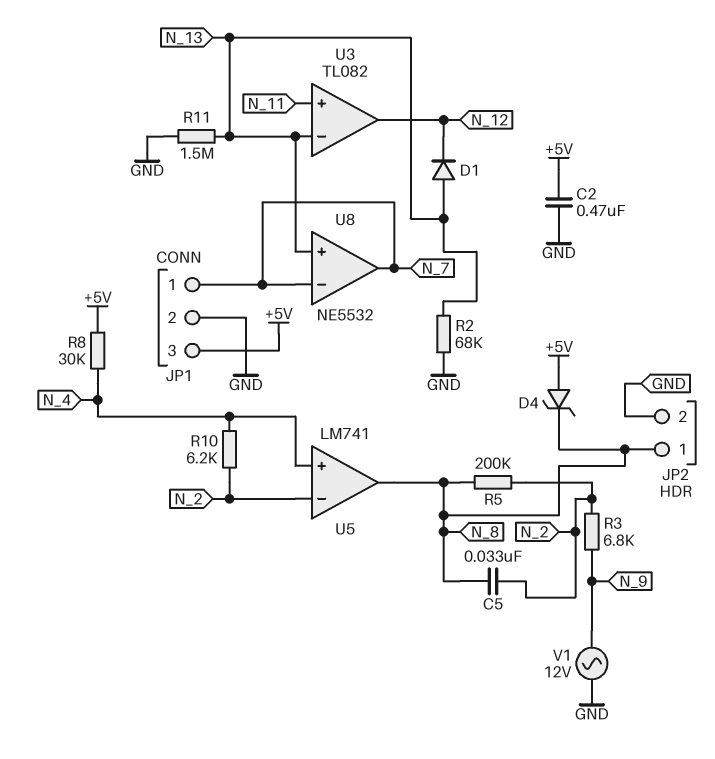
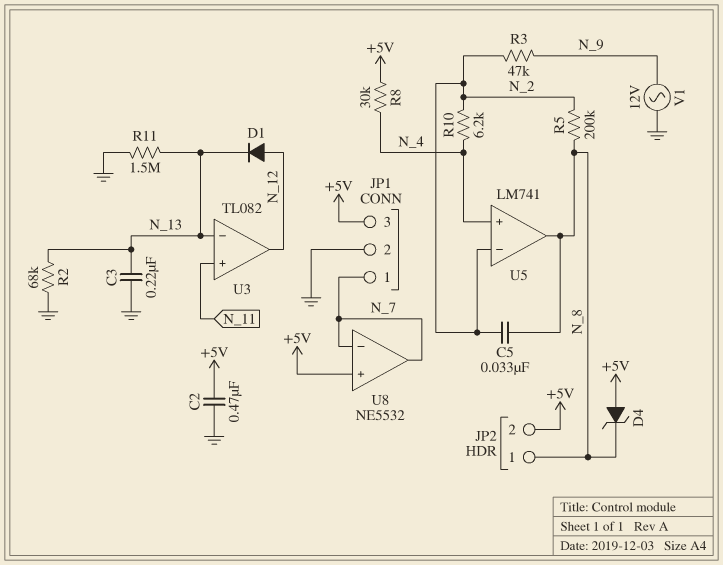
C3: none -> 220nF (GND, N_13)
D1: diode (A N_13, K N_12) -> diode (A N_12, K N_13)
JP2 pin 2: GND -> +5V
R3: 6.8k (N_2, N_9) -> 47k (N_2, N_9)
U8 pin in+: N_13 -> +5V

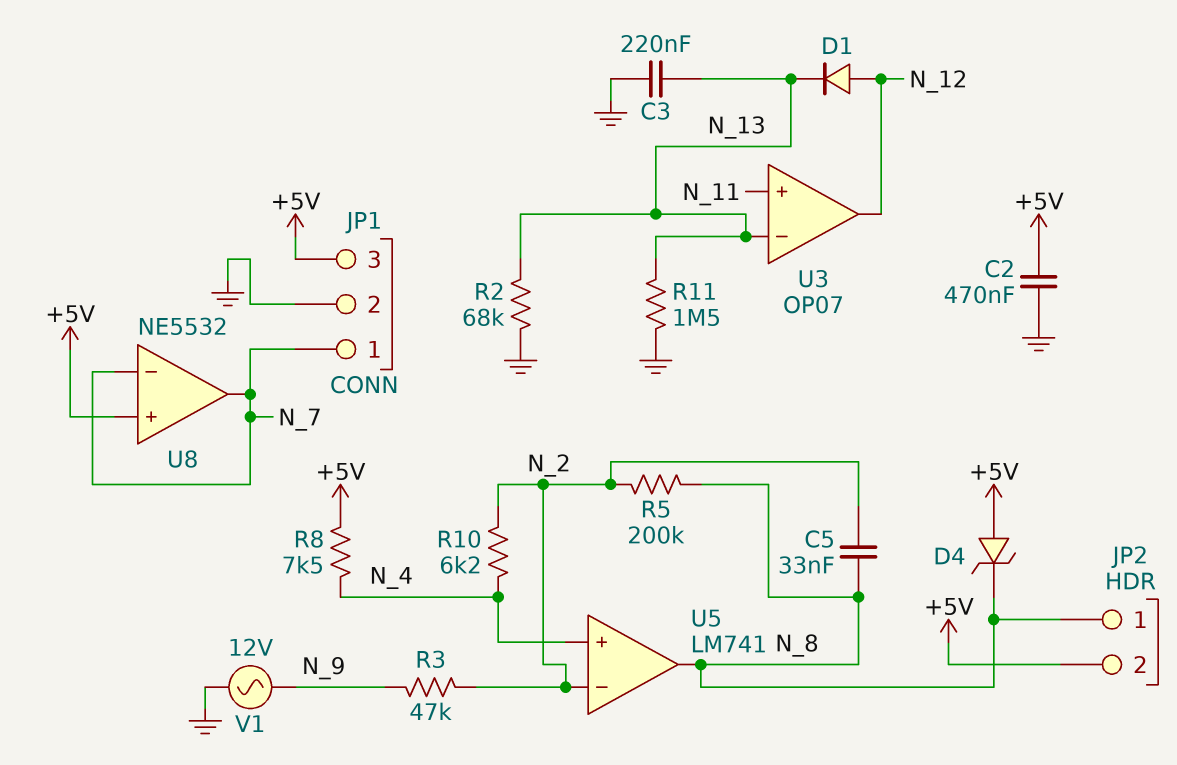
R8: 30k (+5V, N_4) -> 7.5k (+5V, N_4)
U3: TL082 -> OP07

_What this task involves_. Pictures should be omitted. Please return exactly the lines from the line that holds "JP2 pin 2: GND -> +5V" through the end of the records.

_Answer to the exercise_.
JP2 pin 2: GND -> +5V
R3: 6.8k (N_2, N_9) -> 47k (N_2, N_9)
U8 pin in+: N_13 -> +5V

R8: 30k (+5V, N_4) -> 7.5k (+5V, N_4)
U3: TL082 -> OP07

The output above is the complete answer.